§ Problem
Reproduce exactly, with no other output, every line of the data below from the line containing "kłódka [fioletowy] |" to the end, inclusive.

Scene comparison data
───

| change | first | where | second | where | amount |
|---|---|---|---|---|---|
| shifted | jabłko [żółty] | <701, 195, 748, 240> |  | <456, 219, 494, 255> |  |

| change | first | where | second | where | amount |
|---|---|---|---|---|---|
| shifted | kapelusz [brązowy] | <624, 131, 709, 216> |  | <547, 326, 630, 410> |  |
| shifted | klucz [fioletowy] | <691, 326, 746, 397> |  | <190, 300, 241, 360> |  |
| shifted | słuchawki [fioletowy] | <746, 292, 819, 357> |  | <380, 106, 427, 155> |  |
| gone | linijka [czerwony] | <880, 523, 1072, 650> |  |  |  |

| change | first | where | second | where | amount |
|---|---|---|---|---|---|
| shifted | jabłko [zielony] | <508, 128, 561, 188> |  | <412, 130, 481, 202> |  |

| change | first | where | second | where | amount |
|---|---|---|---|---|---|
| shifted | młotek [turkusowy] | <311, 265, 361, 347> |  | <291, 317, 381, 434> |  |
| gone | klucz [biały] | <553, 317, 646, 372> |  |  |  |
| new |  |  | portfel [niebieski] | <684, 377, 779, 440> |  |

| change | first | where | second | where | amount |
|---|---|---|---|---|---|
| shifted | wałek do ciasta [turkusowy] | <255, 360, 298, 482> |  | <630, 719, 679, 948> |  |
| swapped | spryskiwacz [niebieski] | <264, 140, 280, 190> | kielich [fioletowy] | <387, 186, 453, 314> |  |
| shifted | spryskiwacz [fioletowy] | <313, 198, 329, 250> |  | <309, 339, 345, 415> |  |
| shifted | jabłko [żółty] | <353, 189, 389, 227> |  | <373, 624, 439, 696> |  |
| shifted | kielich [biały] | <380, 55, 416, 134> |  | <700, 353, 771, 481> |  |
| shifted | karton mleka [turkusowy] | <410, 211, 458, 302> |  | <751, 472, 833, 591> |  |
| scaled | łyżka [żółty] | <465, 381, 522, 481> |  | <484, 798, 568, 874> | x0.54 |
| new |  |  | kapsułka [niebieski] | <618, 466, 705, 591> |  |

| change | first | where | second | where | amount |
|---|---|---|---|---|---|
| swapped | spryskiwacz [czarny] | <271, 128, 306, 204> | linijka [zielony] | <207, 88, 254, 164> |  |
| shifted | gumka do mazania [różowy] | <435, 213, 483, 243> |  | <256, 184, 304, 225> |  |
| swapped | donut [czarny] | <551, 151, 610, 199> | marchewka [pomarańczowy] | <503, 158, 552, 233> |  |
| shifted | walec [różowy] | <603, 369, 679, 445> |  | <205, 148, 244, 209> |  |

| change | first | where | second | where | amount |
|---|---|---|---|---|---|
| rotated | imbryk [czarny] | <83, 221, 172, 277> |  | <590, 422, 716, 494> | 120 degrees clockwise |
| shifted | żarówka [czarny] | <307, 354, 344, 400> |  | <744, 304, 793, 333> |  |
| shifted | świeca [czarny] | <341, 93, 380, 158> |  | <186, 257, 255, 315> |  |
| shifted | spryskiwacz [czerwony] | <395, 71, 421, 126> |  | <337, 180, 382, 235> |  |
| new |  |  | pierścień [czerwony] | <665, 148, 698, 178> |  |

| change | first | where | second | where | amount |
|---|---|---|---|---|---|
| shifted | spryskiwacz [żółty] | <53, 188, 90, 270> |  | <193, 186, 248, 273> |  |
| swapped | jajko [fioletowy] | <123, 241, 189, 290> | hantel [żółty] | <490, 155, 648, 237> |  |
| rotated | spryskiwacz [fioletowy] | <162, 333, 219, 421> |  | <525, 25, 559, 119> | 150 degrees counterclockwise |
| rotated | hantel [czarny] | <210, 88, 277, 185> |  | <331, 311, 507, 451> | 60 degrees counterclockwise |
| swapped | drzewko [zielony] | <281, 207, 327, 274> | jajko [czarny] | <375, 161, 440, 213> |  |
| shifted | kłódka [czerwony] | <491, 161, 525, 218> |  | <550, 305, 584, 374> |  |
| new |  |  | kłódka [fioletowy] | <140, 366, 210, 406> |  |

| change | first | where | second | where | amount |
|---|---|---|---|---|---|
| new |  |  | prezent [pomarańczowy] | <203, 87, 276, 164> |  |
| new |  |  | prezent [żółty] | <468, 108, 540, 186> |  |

───

§ Task answer
| new |  |  | kłódka [fioletowy] | <140, 366, 210, 406> |  |

| change | first | where | second | where | amount |
|---|---|---|---|---|---|
| new |  |  | prezent [pomarańczowy] | <203, 87, 276, 164> |  |
| new |  |  | prezent [żółty] | <468, 108, 540, 186> |  |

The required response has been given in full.